TRY IT
Once the line containing "- → WhiteButton <332 449>" is found in the entries below, reproduce it and every line after it, stopping at and including the line containing "GreyToothbrush <186 423>"; reproduce nothing else, and keep each line exact.

SOURCE MATERIAL
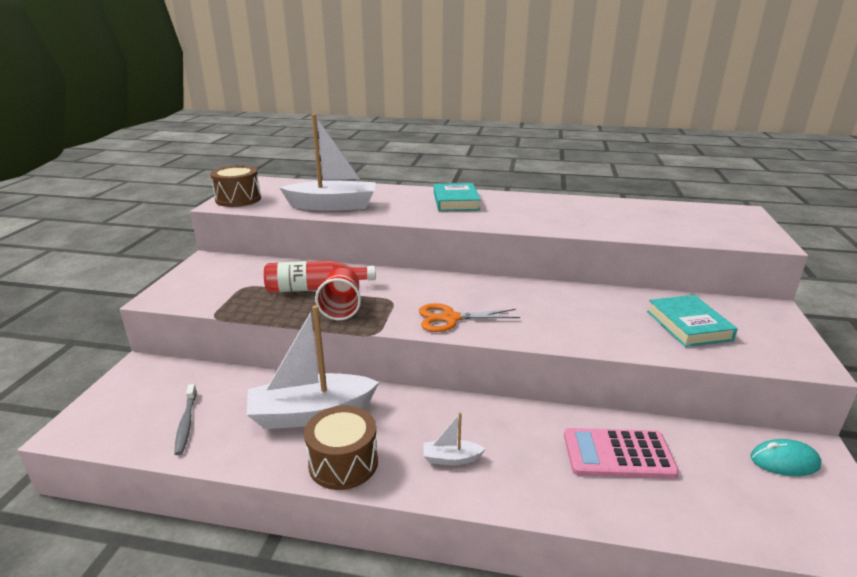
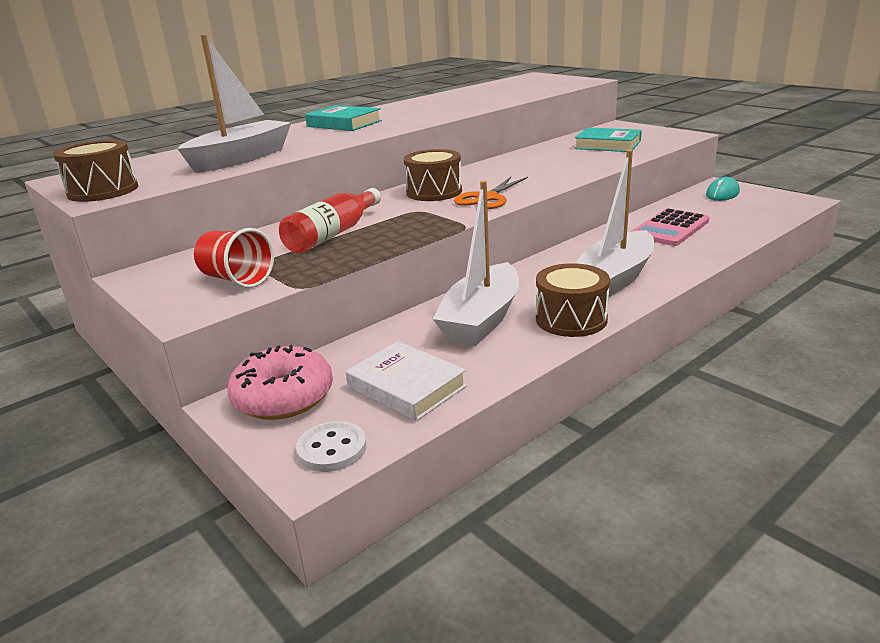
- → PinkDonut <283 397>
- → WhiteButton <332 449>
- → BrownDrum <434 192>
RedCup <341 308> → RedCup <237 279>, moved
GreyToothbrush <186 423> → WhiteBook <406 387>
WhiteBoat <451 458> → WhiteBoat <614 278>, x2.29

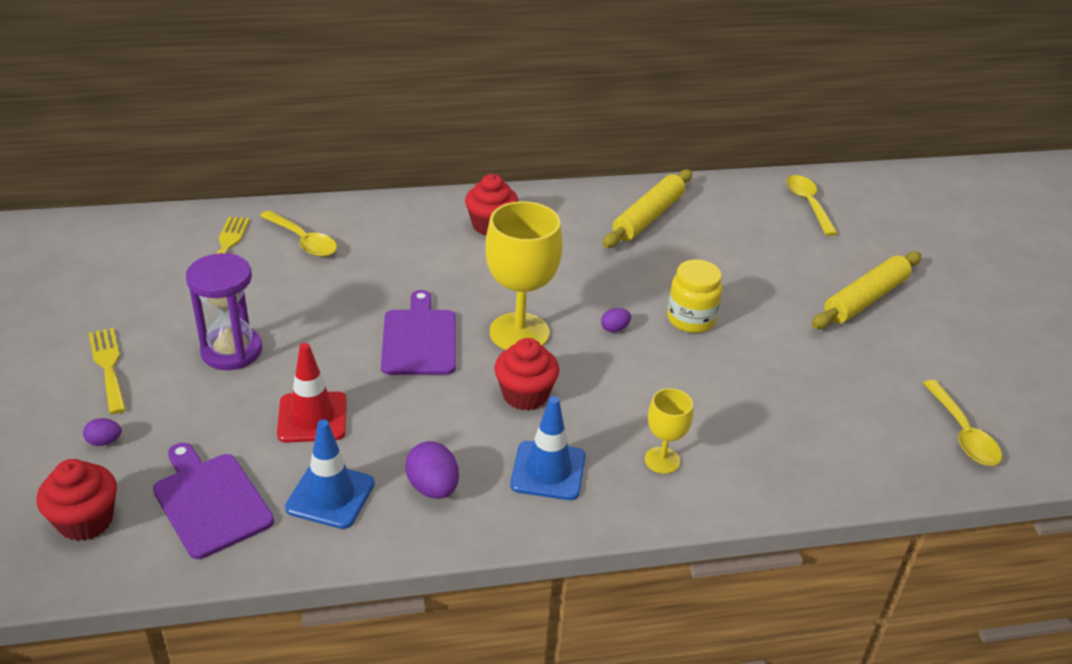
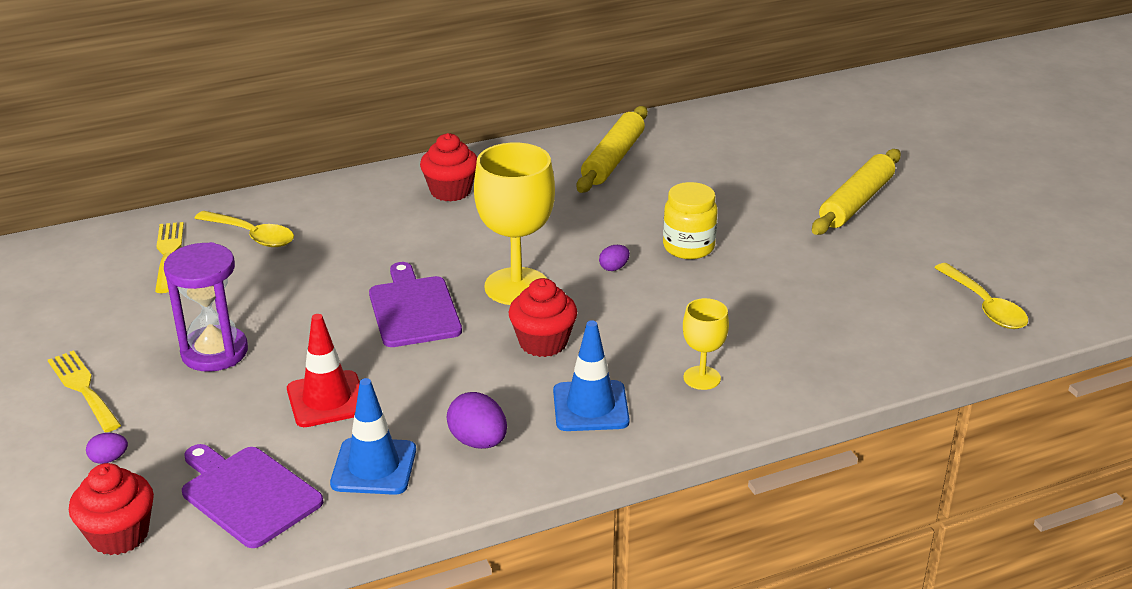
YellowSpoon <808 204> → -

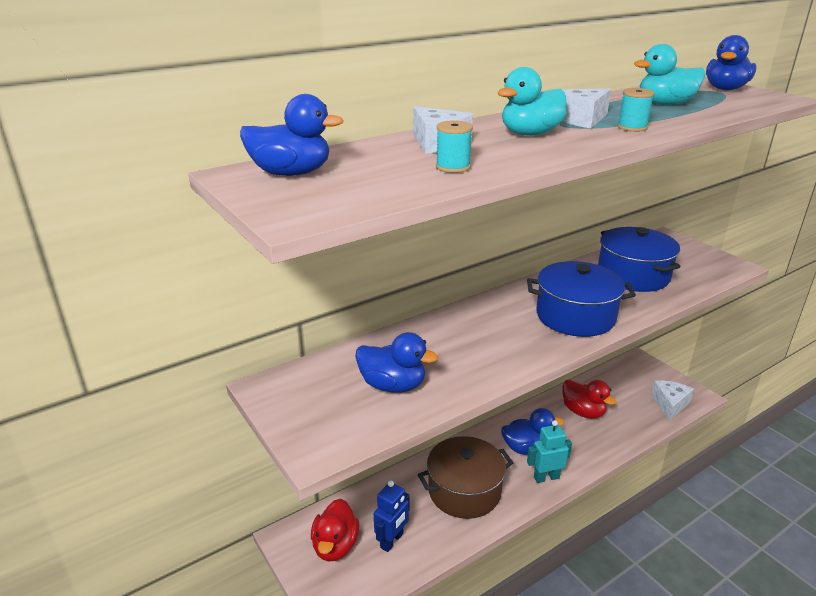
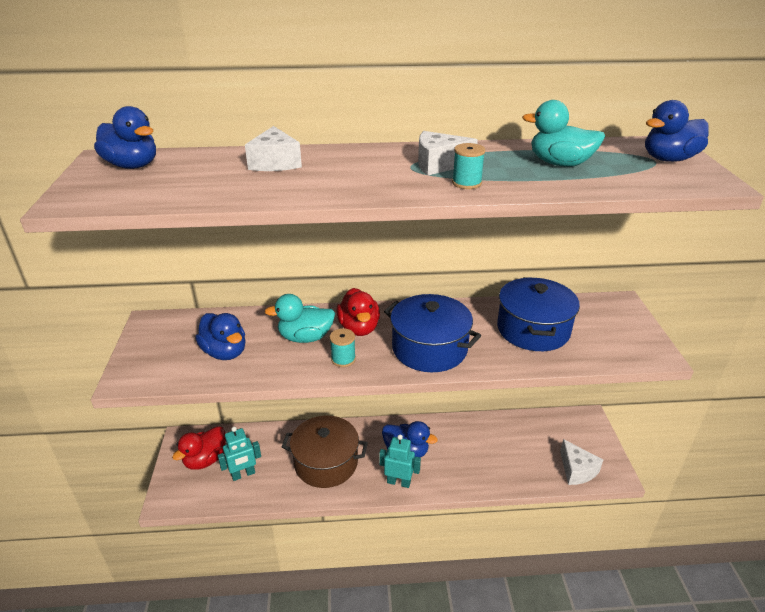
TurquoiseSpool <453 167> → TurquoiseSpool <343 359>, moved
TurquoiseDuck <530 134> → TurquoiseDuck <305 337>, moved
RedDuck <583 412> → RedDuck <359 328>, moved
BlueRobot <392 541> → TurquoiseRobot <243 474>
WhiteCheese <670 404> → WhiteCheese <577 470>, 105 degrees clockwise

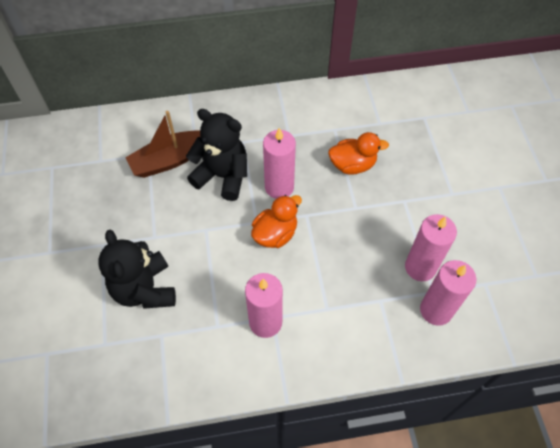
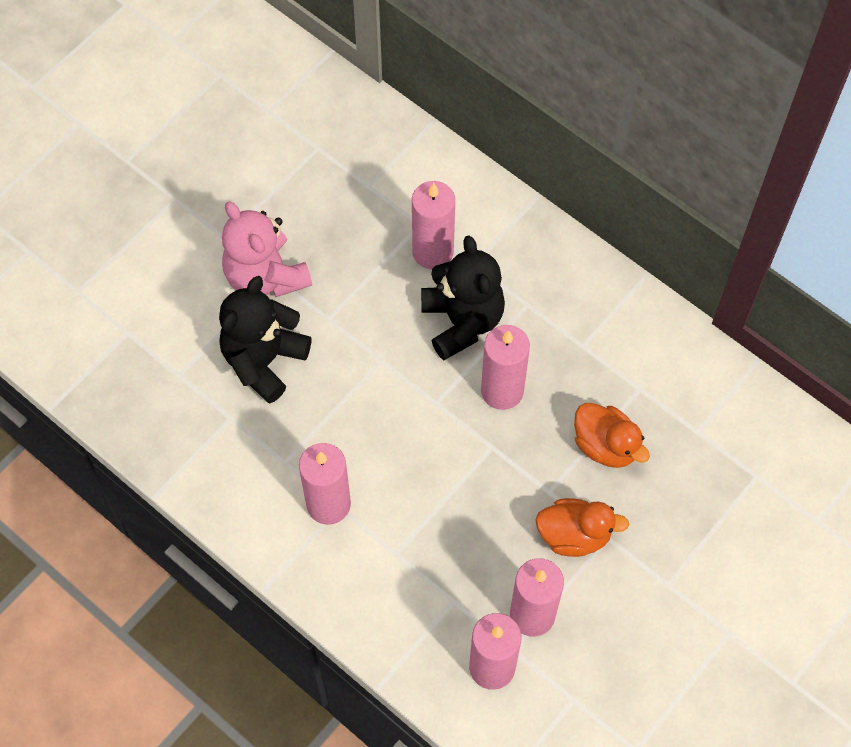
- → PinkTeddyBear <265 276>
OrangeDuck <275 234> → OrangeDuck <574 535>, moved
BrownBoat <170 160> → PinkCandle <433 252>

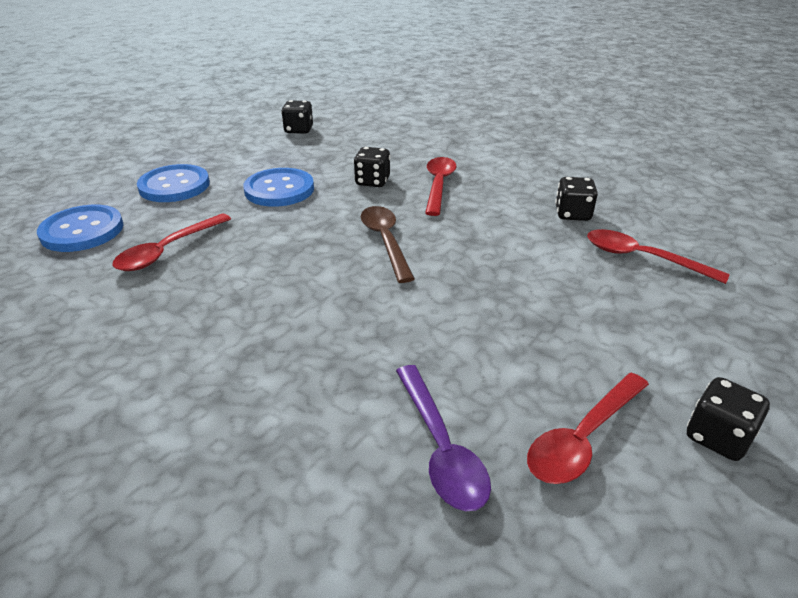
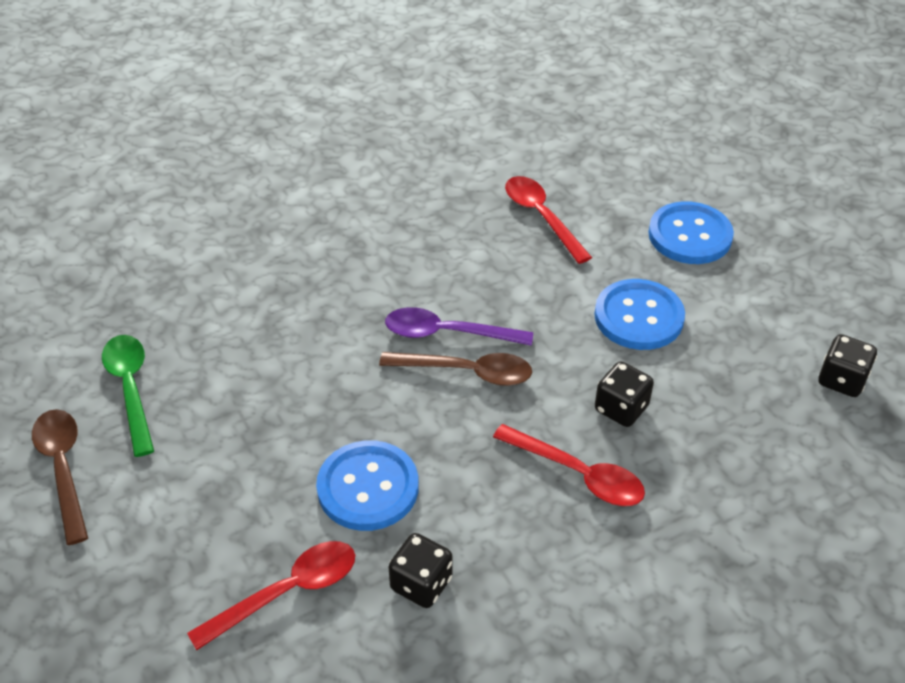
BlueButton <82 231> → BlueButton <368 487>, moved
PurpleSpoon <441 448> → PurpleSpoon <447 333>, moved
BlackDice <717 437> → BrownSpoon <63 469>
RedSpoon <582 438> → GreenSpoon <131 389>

PROBLEM SOLUTION
- → WhiteButton <332 449>
- → BrownDrum <434 192>
RedCup <341 308> → RedCup <237 279>, moved
GreyToothbrush <186 423> → WhiteBook <406 387>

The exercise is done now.